◆ **TRY IT**
Go through the material below and copy each line exactly.

BEGIN

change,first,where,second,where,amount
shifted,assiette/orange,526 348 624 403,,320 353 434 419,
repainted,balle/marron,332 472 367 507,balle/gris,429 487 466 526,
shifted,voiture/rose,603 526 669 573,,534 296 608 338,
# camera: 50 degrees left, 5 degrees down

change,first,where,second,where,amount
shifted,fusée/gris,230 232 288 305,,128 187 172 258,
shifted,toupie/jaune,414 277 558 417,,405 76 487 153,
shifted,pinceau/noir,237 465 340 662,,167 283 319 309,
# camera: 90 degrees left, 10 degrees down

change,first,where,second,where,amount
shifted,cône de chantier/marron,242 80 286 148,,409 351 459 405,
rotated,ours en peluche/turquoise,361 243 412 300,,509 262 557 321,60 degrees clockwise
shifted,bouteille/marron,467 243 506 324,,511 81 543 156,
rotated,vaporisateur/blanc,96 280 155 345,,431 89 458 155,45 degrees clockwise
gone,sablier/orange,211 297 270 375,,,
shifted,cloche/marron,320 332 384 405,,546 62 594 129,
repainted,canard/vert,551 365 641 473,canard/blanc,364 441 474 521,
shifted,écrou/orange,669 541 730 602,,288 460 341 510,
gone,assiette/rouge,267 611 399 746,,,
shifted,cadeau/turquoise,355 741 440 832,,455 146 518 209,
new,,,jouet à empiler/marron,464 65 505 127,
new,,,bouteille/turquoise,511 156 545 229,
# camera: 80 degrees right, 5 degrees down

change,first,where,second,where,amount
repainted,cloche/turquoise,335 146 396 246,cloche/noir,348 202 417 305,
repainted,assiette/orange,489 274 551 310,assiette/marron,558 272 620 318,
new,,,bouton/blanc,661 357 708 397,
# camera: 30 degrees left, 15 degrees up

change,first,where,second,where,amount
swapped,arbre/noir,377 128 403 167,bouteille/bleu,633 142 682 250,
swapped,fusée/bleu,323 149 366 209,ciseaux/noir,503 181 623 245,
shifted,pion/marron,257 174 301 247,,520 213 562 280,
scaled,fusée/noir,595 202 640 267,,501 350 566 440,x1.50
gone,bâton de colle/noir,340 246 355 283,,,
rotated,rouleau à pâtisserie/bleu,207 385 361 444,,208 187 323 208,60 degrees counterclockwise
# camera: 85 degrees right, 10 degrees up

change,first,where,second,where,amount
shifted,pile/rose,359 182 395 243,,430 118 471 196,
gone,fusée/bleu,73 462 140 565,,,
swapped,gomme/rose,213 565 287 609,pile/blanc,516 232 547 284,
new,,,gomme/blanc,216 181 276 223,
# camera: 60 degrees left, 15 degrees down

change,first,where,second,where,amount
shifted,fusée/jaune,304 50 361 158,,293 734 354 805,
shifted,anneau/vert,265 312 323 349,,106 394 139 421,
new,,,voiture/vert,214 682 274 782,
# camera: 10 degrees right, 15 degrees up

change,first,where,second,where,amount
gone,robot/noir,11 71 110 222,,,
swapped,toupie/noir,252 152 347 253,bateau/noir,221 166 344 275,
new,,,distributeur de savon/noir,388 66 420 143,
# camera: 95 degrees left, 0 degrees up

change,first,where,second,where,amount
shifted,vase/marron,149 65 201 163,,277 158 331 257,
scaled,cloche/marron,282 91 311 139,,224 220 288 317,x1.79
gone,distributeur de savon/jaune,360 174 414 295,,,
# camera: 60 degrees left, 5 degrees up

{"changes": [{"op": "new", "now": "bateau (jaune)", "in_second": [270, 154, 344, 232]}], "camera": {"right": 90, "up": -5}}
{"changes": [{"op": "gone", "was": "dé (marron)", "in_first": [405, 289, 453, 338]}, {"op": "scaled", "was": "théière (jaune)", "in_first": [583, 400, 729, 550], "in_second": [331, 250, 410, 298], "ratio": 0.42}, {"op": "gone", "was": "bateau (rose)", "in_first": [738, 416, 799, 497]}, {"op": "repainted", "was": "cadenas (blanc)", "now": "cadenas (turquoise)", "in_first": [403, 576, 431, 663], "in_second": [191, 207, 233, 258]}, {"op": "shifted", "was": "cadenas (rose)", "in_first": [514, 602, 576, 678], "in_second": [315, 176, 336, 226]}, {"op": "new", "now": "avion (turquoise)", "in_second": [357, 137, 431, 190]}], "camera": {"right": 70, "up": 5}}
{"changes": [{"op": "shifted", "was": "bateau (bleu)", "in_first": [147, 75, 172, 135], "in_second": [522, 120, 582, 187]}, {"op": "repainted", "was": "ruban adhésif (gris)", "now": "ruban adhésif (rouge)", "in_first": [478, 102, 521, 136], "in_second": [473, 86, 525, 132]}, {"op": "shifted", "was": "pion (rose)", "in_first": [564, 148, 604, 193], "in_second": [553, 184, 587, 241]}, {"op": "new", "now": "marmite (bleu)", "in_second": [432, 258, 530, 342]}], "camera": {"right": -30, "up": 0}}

END

◆ **WRITTEN RESPONSE**
change,first,where,second,where,amount
shifted,assiette/orange,526 348 624 403,,320 353 434 419,
repainted,balle/marron,332 472 367 507,balle/gris,429 487 466 526,
shifted,voiture/rose,603 526 669 573,,534 296 608 338,
# camera: 50 degrees left, 5 degrees down

change,first,where,second,where,amount
shifted,fusée/gris,230 232 288 305,,128 187 172 258,
shifted,toupie/jaune,414 277 558 417,,405 76 487 153,
shifted,pinceau/noir,237 465 340 662,,167 283 319 309,
# camera: 90 degrees left, 10 degrees down

change,first,where,second,where,amount
shifted,cône de chantier/marron,242 80 286 148,,409 351 459 405,
rotated,ours en peluche/turquoise,361 243 412 300,,509 262 557 321,60 degrees clockwise
shifted,bouteille/marron,467 243 506 324,,511 81 543 156,
rotated,vaporisateur/blanc,96 280 155 345,,431 89 458 155,45 degrees clockwise
gone,sablier/orange,211 297 270 375,,,
shifted,cloche/marron,320 332 384 405,,546 62 594 129,
repainted,canard/vert,551 365 641 473,canard/blanc,364 441 474 521,
shifted,écrou/orange,669 541 730 602,,288 460 341 510,
gone,assiette/rouge,267 611 399 746,,,
shifted,cadeau/turquoise,355 741 440 832,,455 146 518 209,
new,,,jouet à empiler/marron,464 65 505 127,
new,,,bouteille/turquoise,511 156 545 229,
# camera: 80 degrees right, 5 degrees down

change,first,where,second,where,amount
repainted,cloche/turquoise,335 146 396 246,cloche/noir,348 202 417 305,
repainted,assiette/orange,489 274 551 310,assiette/marron,558 272 620 318,
new,,,bouton/blanc,661 357 708 397,
# camera: 30 degrees left, 15 degrees up

change,first,where,second,where,amount
swapped,arbre/noir,377 128 403 167,bouteille/bleu,633 142 682 250,
swapped,fusée/bleu,323 149 366 209,ciseaux/noir,503 181 623 245,
shifted,pion/marron,257 174 301 247,,520 213 562 280,
scaled,fusée/noir,595 202 640 267,,501 350 566 440,x1.50
gone,bâton de colle/noir,340 246 355 283,,,
rotated,rouleau à pâtisserie/bleu,207 385 361 444,,208 187 323 208,60 degrees counterclockwise
# camera: 85 degrees right, 10 degrees up

change,first,where,second,where,amount
shifted,pile/rose,359 182 395 243,,430 118 471 196,
gone,fusée/bleu,73 462 140 565,,,
swapped,gomme/rose,213 565 287 609,pile/blanc,516 232 547 284,
new,,,gomme/blanc,216 181 276 223,
# camera: 60 degrees left, 15 degrees down

change,first,where,second,where,amount
shifted,fusée/jaune,304 50 361 158,,293 734 354 805,
shifted,anneau/vert,265 312 323 349,,106 394 139 421,
new,,,voiture/vert,214 682 274 782,
# camera: 10 degrees right, 15 degrees up

change,first,where,second,where,amount
gone,robot/noir,11 71 110 222,,,
swapped,toupie/noir,252 152 347 253,bateau/noir,221 166 344 275,
new,,,distributeur de savon/noir,388 66 420 143,
# camera: 95 degrees left, 0 degrees up

change,first,where,second,where,amount
shifted,vase/marron,149 65 201 163,,277 158 331 257,
scaled,cloche/marron,282 91 311 139,,224 220 288 317,x1.79
gone,distributeur de savon/jaune,360 174 414 295,,,
# camera: 60 degrees left, 5 degrees up

{"changes": [{"op": "new", "now": "bateau (jaune)", "in_second": [270, 154, 344, 232]}], "camera": {"right": 90, "up": -5}}
{"changes": [{"op": "gone", "was": "dé (marron)", "in_first": [405, 289, 453, 338]}, {"op": "scaled", "was": "théière (jaune)", "in_first": [583, 400, 729, 550], "in_second": [331, 250, 410, 298], "ratio": 0.42}, {"op": "gone", "was": "bateau (rose)", "in_first": [738, 416, 799, 497]}, {"op": "repainted", "was": "cadenas (blanc)", "now": "cadenas (turquoise)", "in_first": [403, 576, 431, 663], "in_second": [191, 207, 233, 258]}, {"op": "shifted", "was": "cadenas (rose)", "in_first": [514, 602, 576, 678], "in_second": [315, 176, 336, 226]}, {"op": "new", "now": "avion (turquoise)", "in_second": [357, 137, 431, 190]}], "camera": {"right": 70, "up": 5}}
{"changes": [{"op": "shifted", "was": "bateau (bleu)", "in_first": [147, 75, 172, 135], "in_second": [522, 120, 582, 187]}, {"op": "repainted", "was": "ruban adhésif (gris)", "now": "ruban adhésif (rouge)", "in_first": [478, 102, 521, 136], "in_second": [473, 86, 525, 132]}, {"op": "shifted", "was": "pion (rose)", "in_first": [564, 148, 604, 193], "in_second": [553, 184, 587, 241]}, {"op": "new", "now": "marmite (bleu)", "in_second": [432, 258, 530, 342]}], "camera": {"right": -30, "up": 0}}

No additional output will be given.